In the records below, find the line that contains "op=replace; was=minegefi (orange);", then transcribe it and every later line exactly, stopping at the final line.

LISTED RECORDS Start Marker

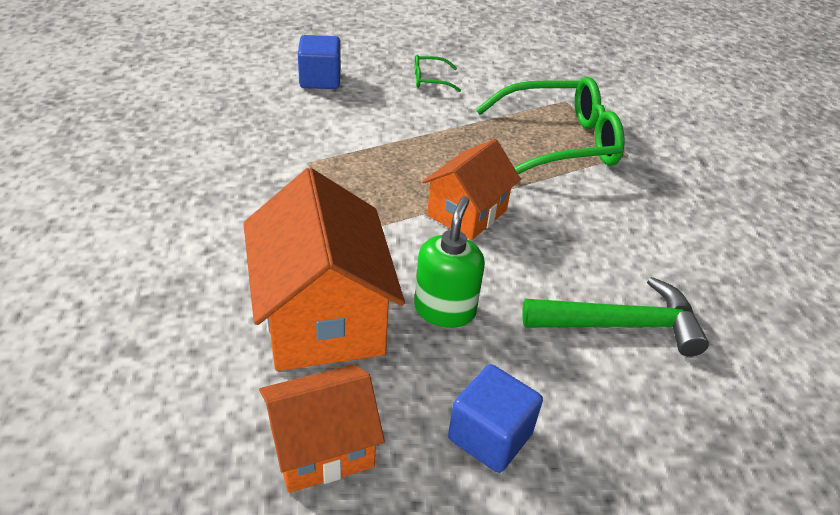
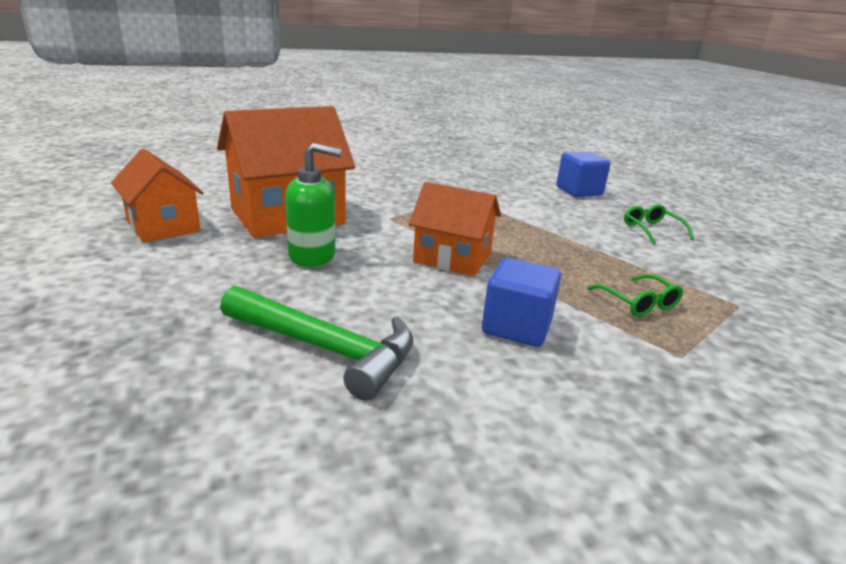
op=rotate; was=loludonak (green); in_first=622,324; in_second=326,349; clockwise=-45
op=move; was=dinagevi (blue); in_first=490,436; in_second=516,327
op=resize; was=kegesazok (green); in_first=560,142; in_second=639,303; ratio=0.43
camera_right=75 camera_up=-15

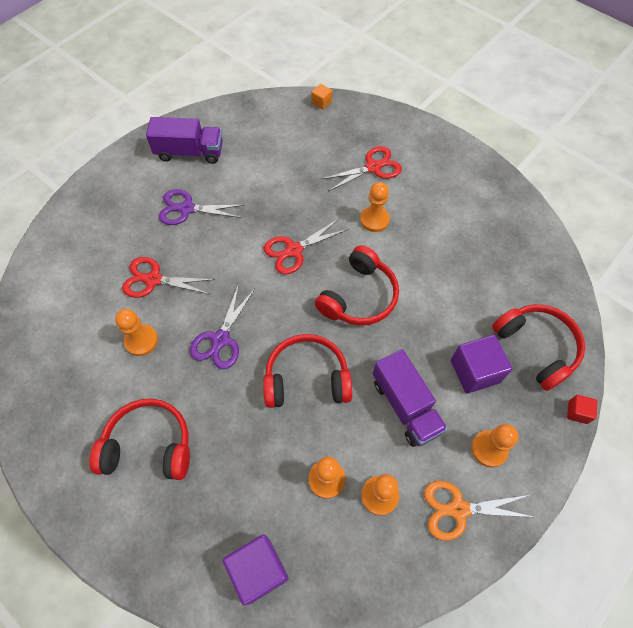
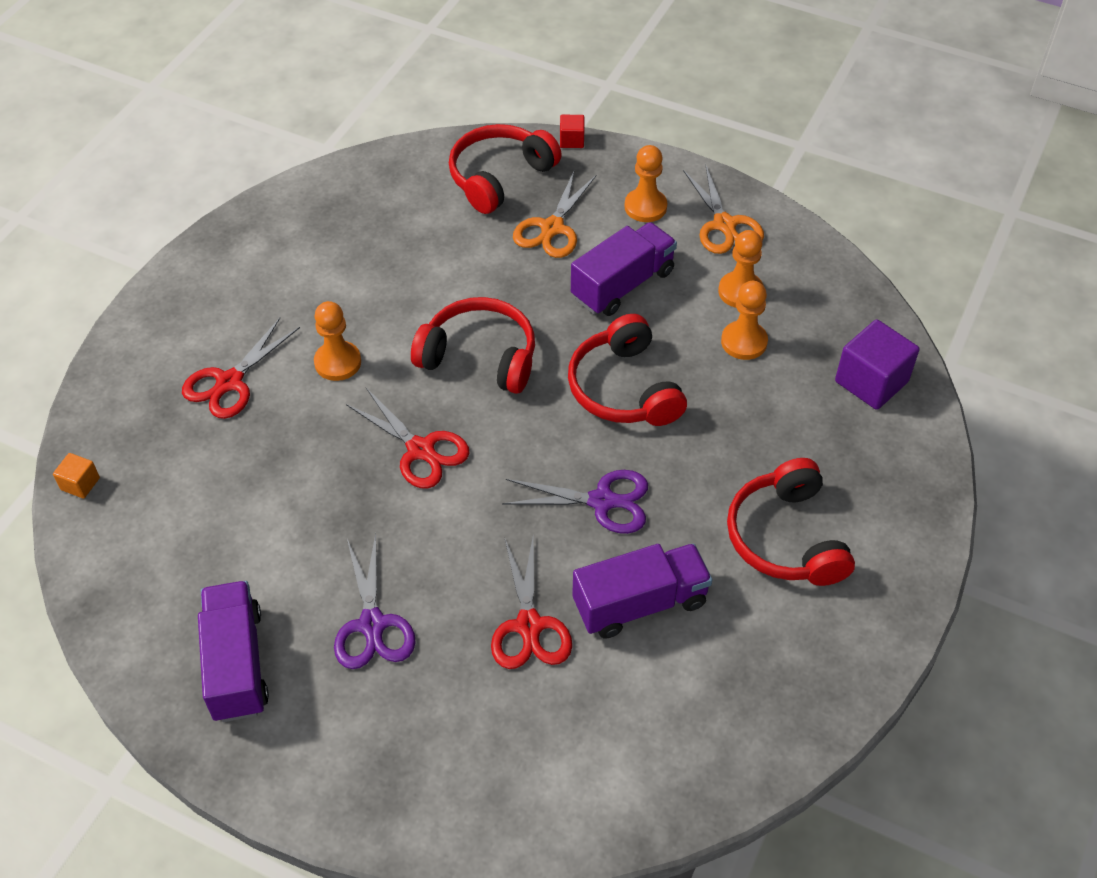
op=rotate; was=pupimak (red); in_first=373,167; in_second=230,382; clockwise=-105
op=replace; was=dinagevi (purple); now=pupimak (orange); in_first=475,371; in_second=552,228
op=replace; was=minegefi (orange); now=kodifeta (purple); in_first=141,340; in_second=640,603
camera_right=-105 camera_up=-10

LISTED RECORDS End Marker

> _YOUR SOLUTION_:
op=replace; was=minegefi (orange); now=kodifeta (purple); in_first=141,340; in_second=640,603
camera_right=-105 camera_up=-10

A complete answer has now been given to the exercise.